Task to carry out: A faithful, complete transcript of the entries below, without pictures, should be returned.

————

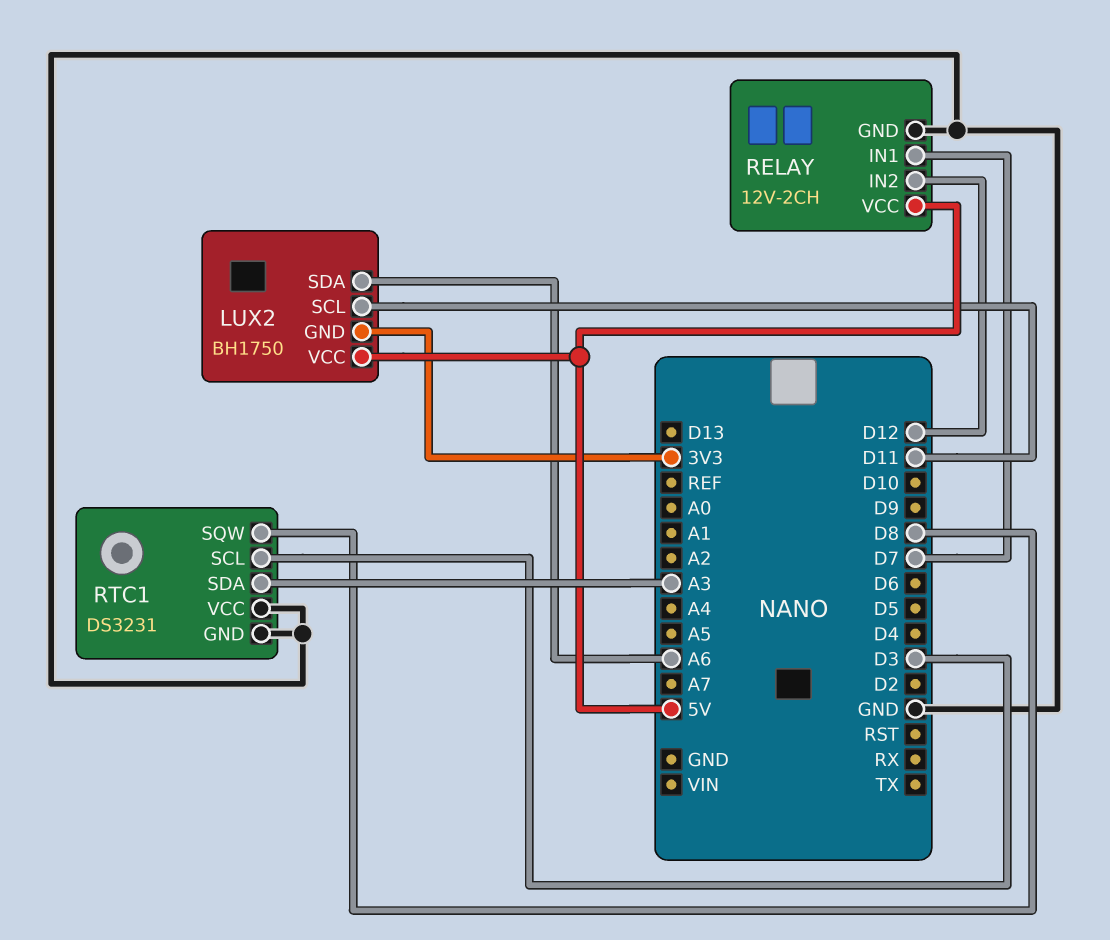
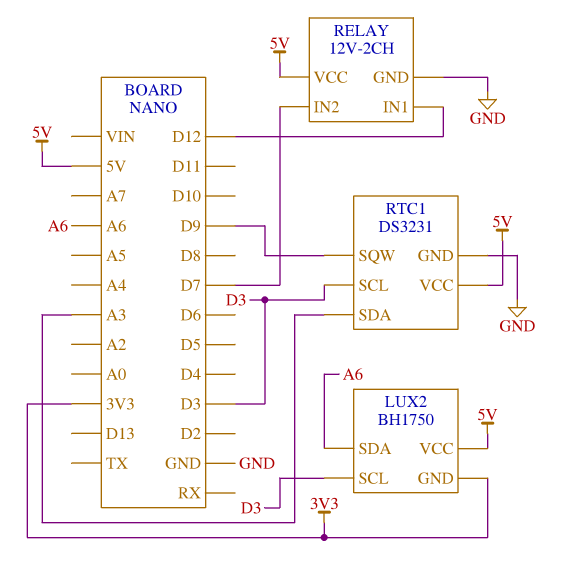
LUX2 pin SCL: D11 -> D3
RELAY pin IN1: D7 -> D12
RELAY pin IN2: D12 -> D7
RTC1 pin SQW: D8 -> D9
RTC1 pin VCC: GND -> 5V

————

Problem solution:
LUX2 pin SCL: D11 -> D3
RELAY pin IN1: D7 -> D12
RELAY pin IN2: D12 -> D7
RTC1 pin SQW: D8 -> D9
RTC1 pin VCC: GND -> 5V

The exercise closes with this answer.